_MATERIAL PROVIDED:_
§ §

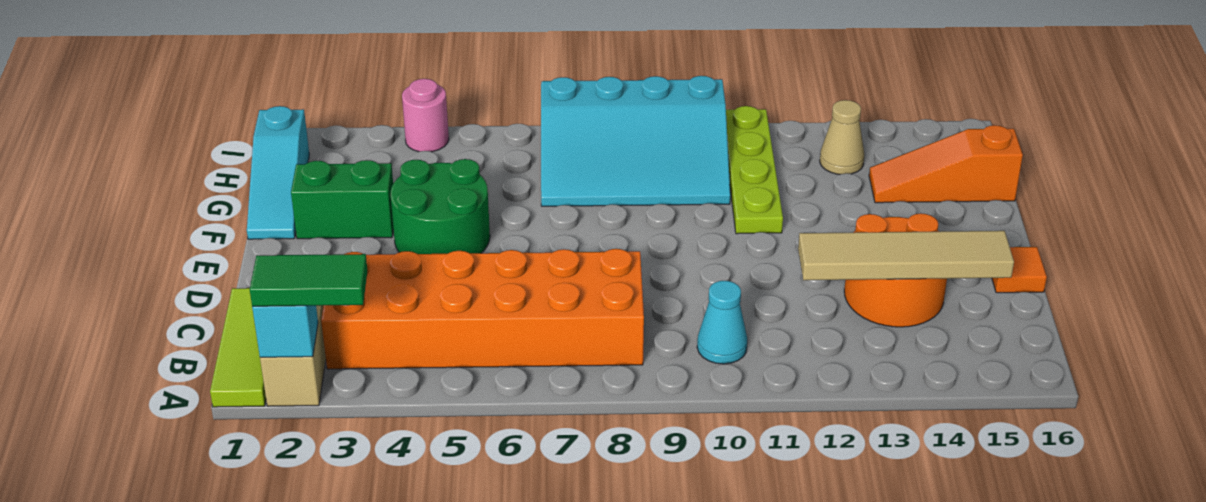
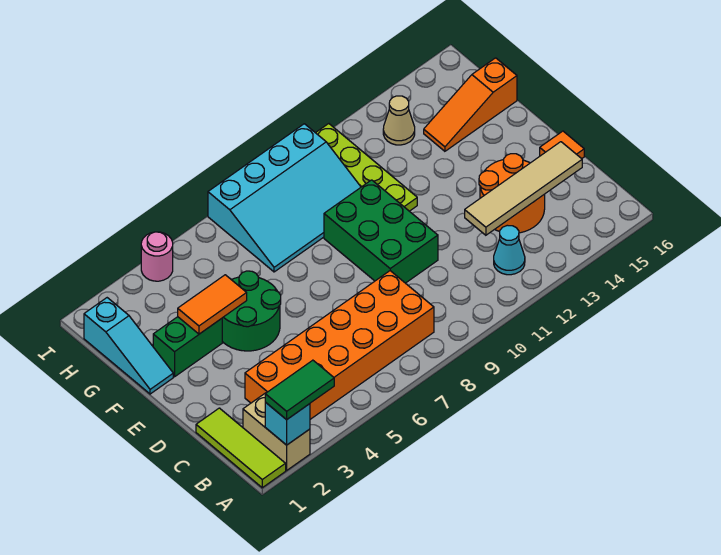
cyan cone B10 level 1 -> cyan cone B12 level 1
none -> green brick D9:F10 level 1
none -> orange tile F3:F4 level 2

§ §

_ACTION ITEM:_ Print verbatim every line above, apart from the pictures.

_SOLUTION FOR THIS PROBLEM:_
cyan cone B10 level 1 -> cyan cone B12 level 1
none -> green brick D9:F10 level 1
none -> orange tile F3:F4 level 2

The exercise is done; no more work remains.